> _WHAT THE EXERCISE ASKS_:
In your reply, repeat the full listing exactly and leave each picture out.

> _DATASET EXCERPT_:
****************************************
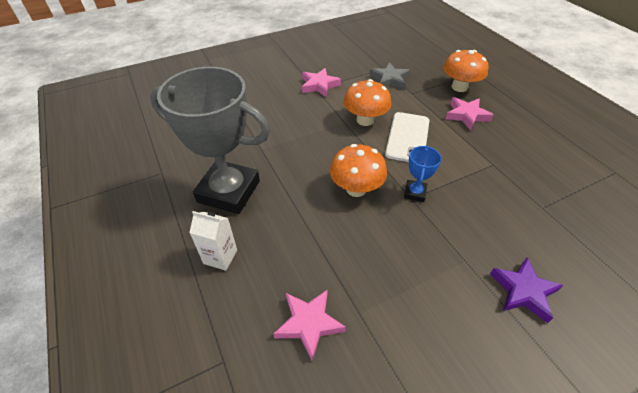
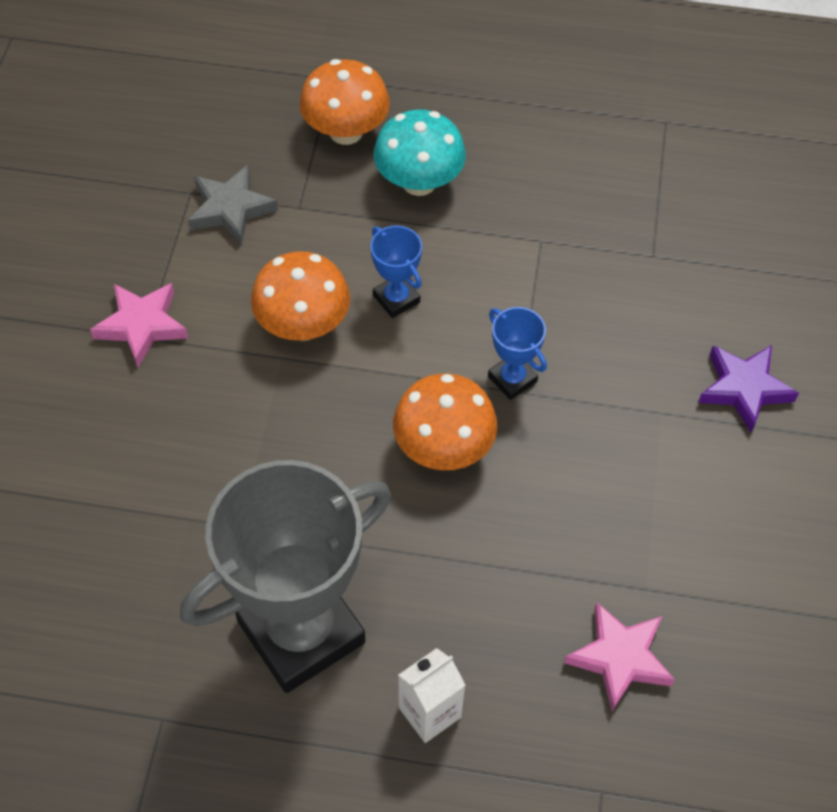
camera: 55 degrees left, 10 degrees up
(407, 137) = (396, 299): white phone -> blue trophy
(466, 115) = (419, 182): pink star -> turquoise mushroom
****************************************
> _RESPONSE TO THE EXERCISE_:
camera: 55 degrees left, 10 degrees up
(407, 137) = (396, 299): white phone -> blue trophy
(466, 115) = (419, 182): pink star -> turquoise mushroom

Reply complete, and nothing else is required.